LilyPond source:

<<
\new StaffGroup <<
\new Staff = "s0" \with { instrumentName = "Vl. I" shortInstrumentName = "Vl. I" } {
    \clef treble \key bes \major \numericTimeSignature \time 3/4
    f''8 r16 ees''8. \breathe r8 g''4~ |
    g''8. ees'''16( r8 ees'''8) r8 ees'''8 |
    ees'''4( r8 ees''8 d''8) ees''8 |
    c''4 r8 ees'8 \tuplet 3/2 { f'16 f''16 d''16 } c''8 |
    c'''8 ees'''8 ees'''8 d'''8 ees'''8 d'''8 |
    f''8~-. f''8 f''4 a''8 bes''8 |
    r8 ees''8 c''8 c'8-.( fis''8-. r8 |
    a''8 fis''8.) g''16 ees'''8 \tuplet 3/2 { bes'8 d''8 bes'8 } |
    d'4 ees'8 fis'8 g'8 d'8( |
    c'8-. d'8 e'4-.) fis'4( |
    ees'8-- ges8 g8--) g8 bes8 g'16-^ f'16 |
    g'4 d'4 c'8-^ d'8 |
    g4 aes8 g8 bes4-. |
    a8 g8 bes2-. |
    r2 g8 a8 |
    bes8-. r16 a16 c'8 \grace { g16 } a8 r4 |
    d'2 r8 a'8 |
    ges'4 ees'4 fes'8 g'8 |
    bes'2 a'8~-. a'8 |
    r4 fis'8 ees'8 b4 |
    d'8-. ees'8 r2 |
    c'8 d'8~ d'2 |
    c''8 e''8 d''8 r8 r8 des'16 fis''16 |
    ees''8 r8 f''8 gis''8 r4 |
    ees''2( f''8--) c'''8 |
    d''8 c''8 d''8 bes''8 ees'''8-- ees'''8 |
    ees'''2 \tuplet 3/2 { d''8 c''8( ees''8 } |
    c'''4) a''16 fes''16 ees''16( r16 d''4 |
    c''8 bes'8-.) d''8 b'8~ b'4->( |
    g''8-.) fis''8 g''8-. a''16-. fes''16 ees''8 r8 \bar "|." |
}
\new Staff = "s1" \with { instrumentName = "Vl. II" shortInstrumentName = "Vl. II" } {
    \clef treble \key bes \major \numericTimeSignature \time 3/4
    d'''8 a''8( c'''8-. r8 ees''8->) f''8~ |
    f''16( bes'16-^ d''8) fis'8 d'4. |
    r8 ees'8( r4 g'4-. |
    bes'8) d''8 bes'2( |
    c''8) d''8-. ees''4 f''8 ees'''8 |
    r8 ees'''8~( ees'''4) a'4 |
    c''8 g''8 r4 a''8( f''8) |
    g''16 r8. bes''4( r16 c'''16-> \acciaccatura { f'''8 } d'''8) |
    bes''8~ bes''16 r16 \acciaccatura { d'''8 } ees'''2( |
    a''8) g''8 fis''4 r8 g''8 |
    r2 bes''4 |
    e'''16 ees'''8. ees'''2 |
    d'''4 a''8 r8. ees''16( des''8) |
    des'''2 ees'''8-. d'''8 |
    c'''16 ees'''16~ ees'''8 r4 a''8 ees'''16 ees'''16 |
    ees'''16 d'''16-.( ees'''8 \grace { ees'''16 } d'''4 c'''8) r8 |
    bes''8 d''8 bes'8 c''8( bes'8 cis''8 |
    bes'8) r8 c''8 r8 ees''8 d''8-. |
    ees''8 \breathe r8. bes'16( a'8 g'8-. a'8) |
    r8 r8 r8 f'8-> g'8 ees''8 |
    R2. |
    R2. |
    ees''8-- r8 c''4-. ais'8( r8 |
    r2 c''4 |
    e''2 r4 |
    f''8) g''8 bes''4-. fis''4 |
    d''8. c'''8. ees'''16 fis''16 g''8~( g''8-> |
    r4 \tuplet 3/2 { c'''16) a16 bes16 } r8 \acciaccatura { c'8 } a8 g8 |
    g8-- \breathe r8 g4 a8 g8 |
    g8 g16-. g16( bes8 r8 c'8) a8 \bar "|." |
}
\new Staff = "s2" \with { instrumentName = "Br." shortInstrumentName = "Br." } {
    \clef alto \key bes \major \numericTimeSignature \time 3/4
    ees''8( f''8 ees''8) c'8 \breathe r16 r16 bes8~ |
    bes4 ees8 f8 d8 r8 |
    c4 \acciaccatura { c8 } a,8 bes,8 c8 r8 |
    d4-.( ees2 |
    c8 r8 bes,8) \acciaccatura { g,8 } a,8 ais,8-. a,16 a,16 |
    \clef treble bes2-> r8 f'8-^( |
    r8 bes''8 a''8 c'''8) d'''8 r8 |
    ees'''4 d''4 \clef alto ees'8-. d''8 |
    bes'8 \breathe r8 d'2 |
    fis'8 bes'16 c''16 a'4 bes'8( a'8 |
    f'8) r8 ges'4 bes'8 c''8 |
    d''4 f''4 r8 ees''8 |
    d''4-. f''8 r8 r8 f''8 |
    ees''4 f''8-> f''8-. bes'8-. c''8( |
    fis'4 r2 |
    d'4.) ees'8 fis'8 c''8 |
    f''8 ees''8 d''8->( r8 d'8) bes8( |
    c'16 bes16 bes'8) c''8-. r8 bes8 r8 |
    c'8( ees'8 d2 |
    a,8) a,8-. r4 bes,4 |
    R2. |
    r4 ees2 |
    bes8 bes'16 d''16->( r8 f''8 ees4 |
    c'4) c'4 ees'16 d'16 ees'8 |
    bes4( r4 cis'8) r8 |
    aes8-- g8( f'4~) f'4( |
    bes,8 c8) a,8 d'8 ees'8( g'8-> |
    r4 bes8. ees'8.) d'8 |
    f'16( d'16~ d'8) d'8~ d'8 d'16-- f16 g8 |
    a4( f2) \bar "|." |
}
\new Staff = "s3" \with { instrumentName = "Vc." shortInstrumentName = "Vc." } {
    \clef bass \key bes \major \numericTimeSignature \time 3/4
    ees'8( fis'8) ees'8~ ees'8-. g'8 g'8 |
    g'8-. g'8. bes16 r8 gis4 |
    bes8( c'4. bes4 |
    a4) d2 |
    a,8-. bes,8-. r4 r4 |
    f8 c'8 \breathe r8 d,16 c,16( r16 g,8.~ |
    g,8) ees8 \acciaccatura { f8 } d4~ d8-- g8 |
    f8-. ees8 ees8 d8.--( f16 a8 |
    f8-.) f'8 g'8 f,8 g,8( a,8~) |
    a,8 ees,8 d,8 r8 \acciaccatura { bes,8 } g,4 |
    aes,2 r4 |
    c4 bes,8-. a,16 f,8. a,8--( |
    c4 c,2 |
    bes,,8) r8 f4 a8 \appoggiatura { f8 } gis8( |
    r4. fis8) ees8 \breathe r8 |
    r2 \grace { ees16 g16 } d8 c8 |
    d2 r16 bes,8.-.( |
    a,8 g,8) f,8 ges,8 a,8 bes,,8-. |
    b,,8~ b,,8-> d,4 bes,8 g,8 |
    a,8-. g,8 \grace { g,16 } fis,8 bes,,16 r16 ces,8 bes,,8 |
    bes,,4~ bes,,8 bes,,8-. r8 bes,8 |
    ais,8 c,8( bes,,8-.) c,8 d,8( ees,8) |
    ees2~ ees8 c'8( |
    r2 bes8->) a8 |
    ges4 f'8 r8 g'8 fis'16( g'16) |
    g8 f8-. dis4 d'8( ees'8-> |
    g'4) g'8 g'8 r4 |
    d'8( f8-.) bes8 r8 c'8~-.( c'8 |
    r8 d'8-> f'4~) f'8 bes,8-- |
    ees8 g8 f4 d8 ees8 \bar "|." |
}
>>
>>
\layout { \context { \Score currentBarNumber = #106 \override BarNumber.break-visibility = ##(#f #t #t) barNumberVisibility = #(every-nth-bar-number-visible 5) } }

——————

— Challenge —
Please return every line from the rows above that contains the string "shortInstrumentName", in the order they appear.

— Final result —
\new Staff = "s0" \with { instrumentName = "Vl. I" shortInstrumentName = "Vl. I" } {
\new Staff = "s1" \with { instrumentName = "Vl. II" shortInstrumentName = "Vl. II" } {
\new Staff = "s2" \with { instrumentName = "Br." shortInstrumentName = "Br." } {
\new Staff = "s3" \with { instrumentName = "Vc." shortInstrumentName = "Vc." } {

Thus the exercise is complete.